Requirement:
Keep each line of the material that includes "grau", and leave out the rest.

Supplied information:
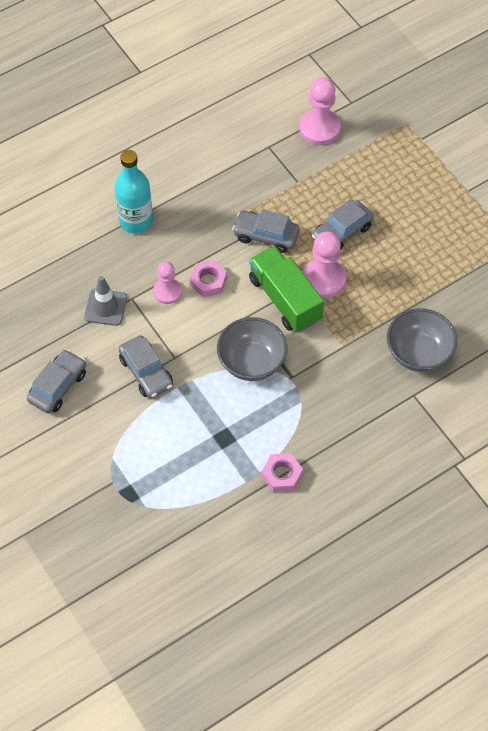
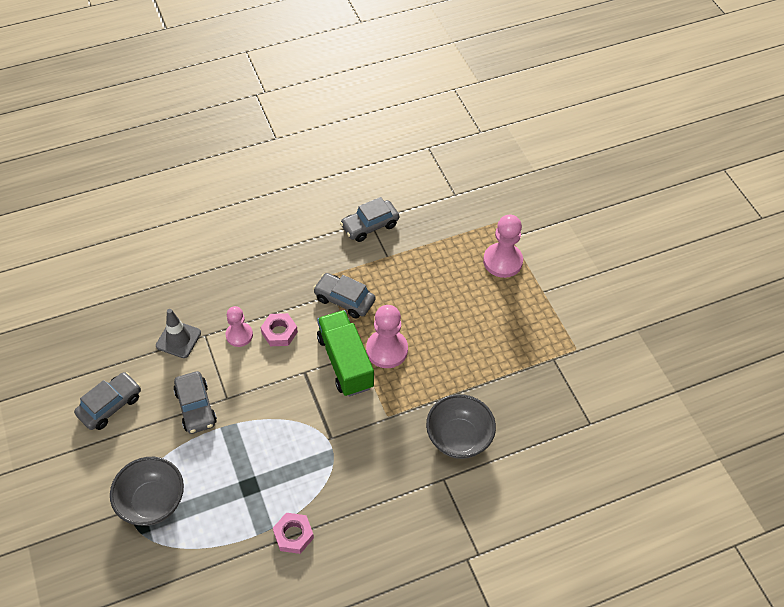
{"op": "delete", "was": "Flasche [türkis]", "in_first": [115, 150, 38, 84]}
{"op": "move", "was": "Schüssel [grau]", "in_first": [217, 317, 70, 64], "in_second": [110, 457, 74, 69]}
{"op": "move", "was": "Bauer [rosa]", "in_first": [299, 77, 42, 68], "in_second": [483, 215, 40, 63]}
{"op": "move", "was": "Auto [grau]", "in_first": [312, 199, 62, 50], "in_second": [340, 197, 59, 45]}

Response for this exercise:
{"op": "move", "was": "Schüssel [grau]", "in_first": [217, 317, 70, 64], "in_second": [110, 457, 74, 69]}
{"op": "move", "was": "Auto [grau]", "in_first": [312, 199, 62, 50], "in_second": [340, 197, 59, 45]}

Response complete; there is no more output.